What you will do: Everything in the records below except the images should be output exactly as written.
_ _ _ _ _
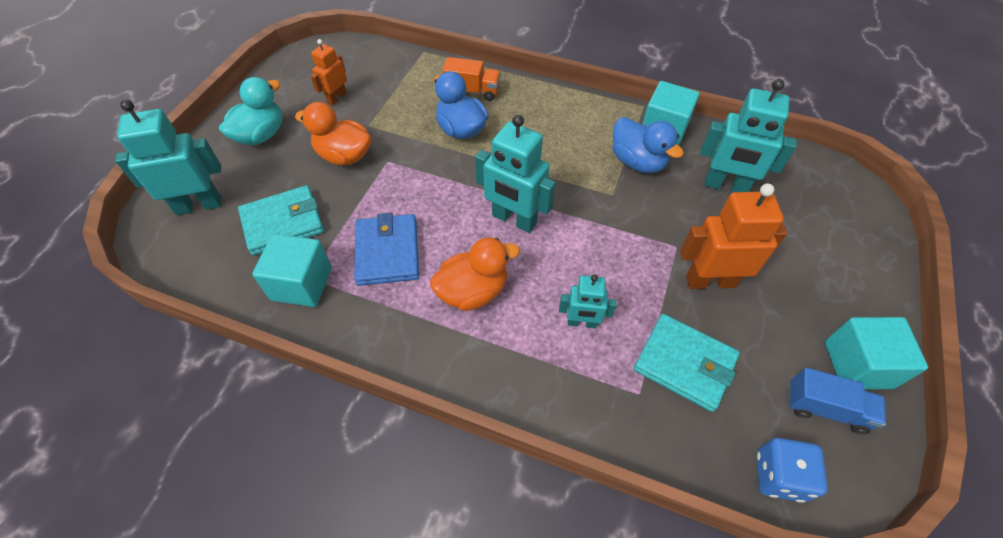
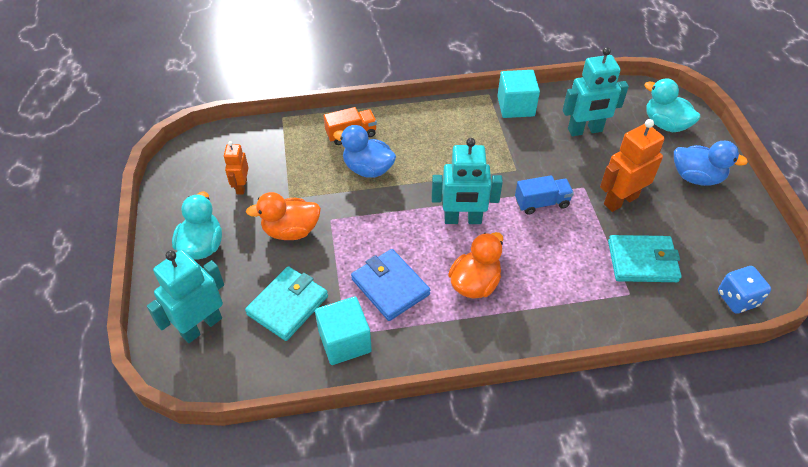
camera: 30 degrees left, 5 degrees down
(582, 323) = (562, 268): turquoise robot -> none
(638, 162) = (516, 138): blue duck -> blue duck (696, 177)
(825, 408) = (736, 246): blue truck -> blue truck (541, 203)
(835, 220) = (665, 124): none -> turquoise duck
(857, 364) = (735, 211): turquoise cube -> none

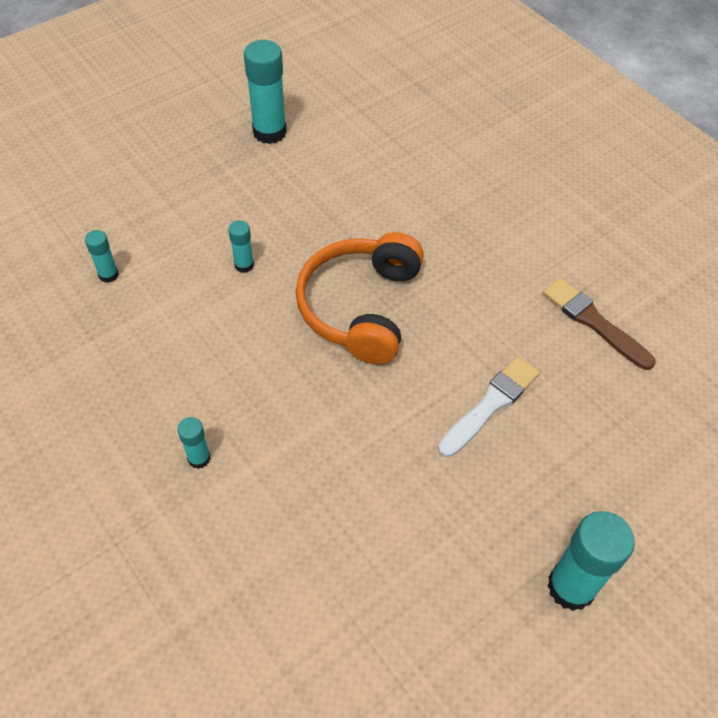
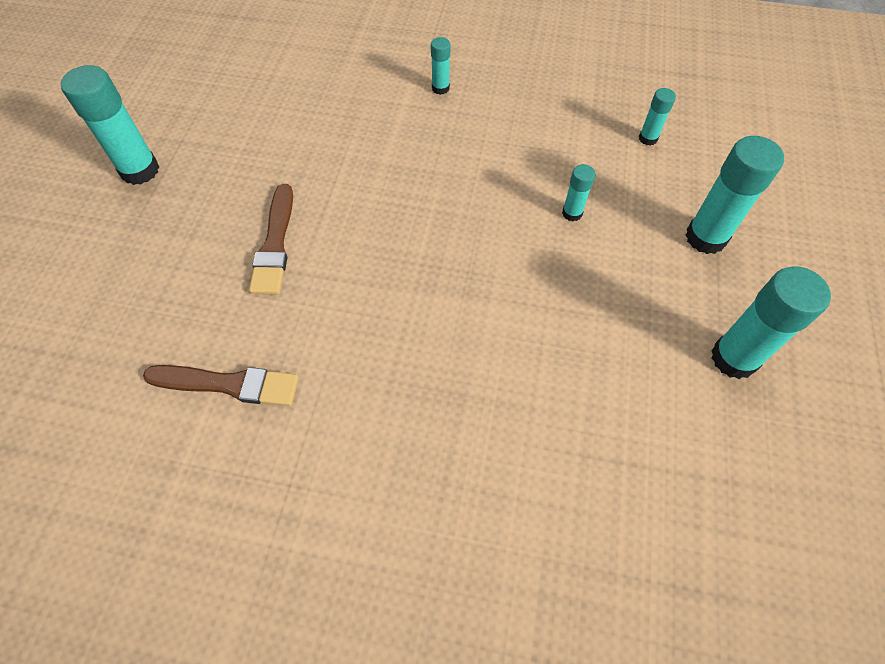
camera: 140 degrees right, 5 degrees up
(184, 190) = (705, 237): none -> turquoise glue stick
(361, 307) = (446, 247): orange headphones -> none
(490, 404) = (275, 244): white brush -> brown brush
_ _ _ _ _
Expected answer:
camera: 30 degrees left, 5 degrees down
(582, 323) = (562, 268): turquoise robot -> none
(638, 162) = (516, 138): blue duck -> blue duck (696, 177)
(825, 408) = (736, 246): blue truck -> blue truck (541, 203)
(835, 220) = (665, 124): none -> turquoise duck
(857, 364) = (735, 211): turquoise cube -> none

camera: 140 degrees right, 5 degrees up
(184, 190) = (705, 237): none -> turquoise glue stick
(361, 307) = (446, 247): orange headphones -> none
(490, 404) = (275, 244): white brush -> brown brush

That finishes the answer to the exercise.